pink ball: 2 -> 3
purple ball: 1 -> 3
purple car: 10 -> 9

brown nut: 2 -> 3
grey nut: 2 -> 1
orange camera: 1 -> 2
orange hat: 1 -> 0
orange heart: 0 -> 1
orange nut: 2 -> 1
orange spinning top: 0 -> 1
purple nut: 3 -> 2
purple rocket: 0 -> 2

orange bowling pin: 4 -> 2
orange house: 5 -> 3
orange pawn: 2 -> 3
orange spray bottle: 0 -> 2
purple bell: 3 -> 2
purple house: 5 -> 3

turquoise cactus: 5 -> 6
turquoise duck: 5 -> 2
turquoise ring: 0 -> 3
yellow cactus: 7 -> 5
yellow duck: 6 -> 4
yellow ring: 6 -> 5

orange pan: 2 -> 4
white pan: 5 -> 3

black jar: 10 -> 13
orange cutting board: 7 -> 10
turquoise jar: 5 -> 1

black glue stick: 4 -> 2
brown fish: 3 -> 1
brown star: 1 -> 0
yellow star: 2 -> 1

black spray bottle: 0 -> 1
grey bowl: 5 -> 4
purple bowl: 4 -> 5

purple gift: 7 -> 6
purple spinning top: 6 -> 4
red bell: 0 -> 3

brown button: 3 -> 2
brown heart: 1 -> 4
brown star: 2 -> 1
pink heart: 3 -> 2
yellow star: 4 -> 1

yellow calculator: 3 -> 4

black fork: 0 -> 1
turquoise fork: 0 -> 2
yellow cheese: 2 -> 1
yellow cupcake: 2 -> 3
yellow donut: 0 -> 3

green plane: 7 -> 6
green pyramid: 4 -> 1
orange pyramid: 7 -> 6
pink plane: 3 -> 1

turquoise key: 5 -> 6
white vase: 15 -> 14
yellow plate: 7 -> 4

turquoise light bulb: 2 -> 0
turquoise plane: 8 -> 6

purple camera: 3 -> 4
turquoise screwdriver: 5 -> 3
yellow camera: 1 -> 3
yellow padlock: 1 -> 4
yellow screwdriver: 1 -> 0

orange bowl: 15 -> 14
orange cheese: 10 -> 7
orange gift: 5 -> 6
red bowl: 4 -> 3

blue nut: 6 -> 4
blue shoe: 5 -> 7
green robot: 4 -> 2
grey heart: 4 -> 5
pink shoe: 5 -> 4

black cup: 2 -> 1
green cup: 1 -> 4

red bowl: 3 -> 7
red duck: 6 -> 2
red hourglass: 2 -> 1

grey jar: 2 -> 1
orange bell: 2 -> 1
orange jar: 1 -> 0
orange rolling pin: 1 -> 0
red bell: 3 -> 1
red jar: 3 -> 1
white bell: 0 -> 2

--------------------

Nothing but a number should be given: the count of lines in the entries that contain the word "camera".

Output of the task: 3